Object transformation records:

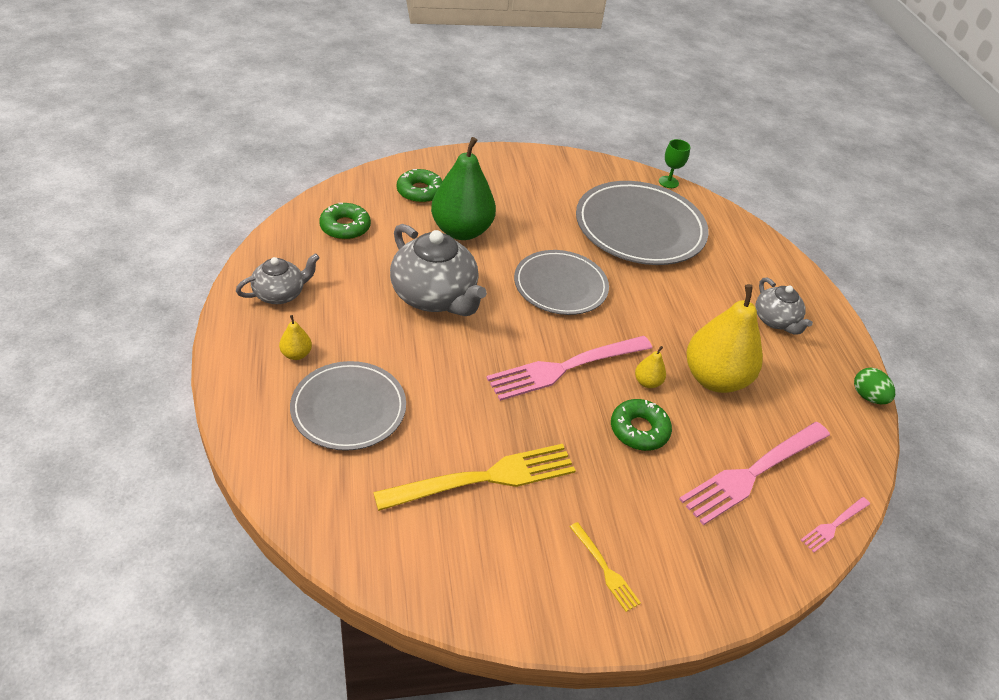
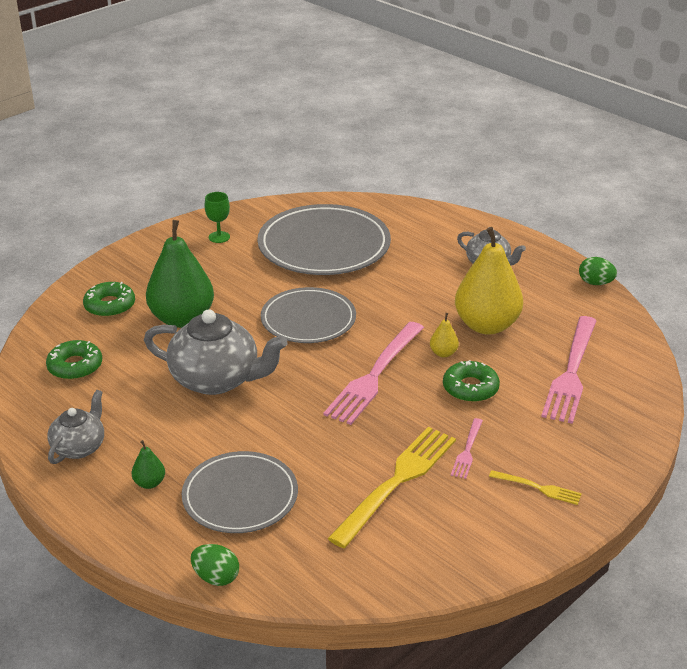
camera: 30 degrees left, 10 degrees down
(258, 467) = (216, 577): none -> green egg
(296, 354) = (149, 483): yellow pear -> green pear
(668, 182) = (310, 200): green goblet -> green goblet (219, 237)
(834, 525) = (650, 376): pink fork -> pink fork (467, 451)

Task description: Repeat the records word for word, skipping pictures.

Result of this exercise:
camera: 30 degrees left, 10 degrees down
(258, 467) = (216, 577): none -> green egg
(296, 354) = (149, 483): yellow pear -> green pear
(668, 182) = (310, 200): green goblet -> green goblet (219, 237)
(834, 525) = (650, 376): pink fork -> pink fork (467, 451)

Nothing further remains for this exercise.